EXERCISE AIM: Identify every line in the listing below that contains the string "world" and copy each such line. Matching is case-sensitive.

(Scene geometry questions)
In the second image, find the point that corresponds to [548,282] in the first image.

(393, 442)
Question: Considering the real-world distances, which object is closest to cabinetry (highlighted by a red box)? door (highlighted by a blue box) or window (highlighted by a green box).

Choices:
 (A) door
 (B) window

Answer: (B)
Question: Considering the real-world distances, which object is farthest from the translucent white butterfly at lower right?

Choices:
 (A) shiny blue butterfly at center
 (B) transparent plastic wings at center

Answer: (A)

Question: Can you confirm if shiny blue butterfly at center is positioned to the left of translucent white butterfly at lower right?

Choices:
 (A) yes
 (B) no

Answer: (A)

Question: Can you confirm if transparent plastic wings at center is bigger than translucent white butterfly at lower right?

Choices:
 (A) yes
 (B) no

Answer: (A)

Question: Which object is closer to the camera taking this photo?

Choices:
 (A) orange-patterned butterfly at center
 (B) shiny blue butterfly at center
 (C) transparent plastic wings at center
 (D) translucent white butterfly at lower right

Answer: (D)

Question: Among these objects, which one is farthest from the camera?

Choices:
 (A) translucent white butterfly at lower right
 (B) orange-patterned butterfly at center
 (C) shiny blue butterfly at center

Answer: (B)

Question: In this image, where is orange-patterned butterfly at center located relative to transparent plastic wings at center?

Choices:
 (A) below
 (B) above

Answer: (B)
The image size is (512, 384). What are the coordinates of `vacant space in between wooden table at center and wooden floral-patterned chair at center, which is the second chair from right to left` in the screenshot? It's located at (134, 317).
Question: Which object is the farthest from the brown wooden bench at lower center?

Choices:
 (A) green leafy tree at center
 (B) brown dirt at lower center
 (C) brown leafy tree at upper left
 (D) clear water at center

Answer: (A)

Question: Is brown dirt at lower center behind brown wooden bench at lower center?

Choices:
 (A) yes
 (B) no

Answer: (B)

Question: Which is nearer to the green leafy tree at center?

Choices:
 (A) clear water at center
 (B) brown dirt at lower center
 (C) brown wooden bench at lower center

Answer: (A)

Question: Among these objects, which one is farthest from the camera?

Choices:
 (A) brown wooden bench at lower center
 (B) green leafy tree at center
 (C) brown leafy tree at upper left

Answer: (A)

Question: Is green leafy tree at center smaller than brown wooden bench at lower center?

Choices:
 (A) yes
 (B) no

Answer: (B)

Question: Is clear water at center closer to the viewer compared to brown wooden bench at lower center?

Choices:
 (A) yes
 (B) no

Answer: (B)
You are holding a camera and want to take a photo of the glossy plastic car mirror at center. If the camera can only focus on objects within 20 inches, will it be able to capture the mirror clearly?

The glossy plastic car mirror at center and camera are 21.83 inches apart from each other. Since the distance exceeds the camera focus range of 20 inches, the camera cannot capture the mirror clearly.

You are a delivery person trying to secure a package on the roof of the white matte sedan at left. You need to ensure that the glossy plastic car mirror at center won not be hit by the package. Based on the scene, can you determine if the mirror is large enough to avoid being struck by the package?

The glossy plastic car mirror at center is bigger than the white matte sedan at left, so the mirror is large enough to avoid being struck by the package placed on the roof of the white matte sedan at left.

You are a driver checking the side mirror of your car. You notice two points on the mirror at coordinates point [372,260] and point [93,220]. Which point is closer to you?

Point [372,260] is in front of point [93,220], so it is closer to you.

RESPONSE BELOW:
Question: Considering the real-world distances, which object is closest to cabinetry (highlighted by a red box)? door (highlighted by a blue box) or window (highlighted by a green box).
Question: Considering the real-world distances, which object is farthest from the translucent white butterfly at lower right?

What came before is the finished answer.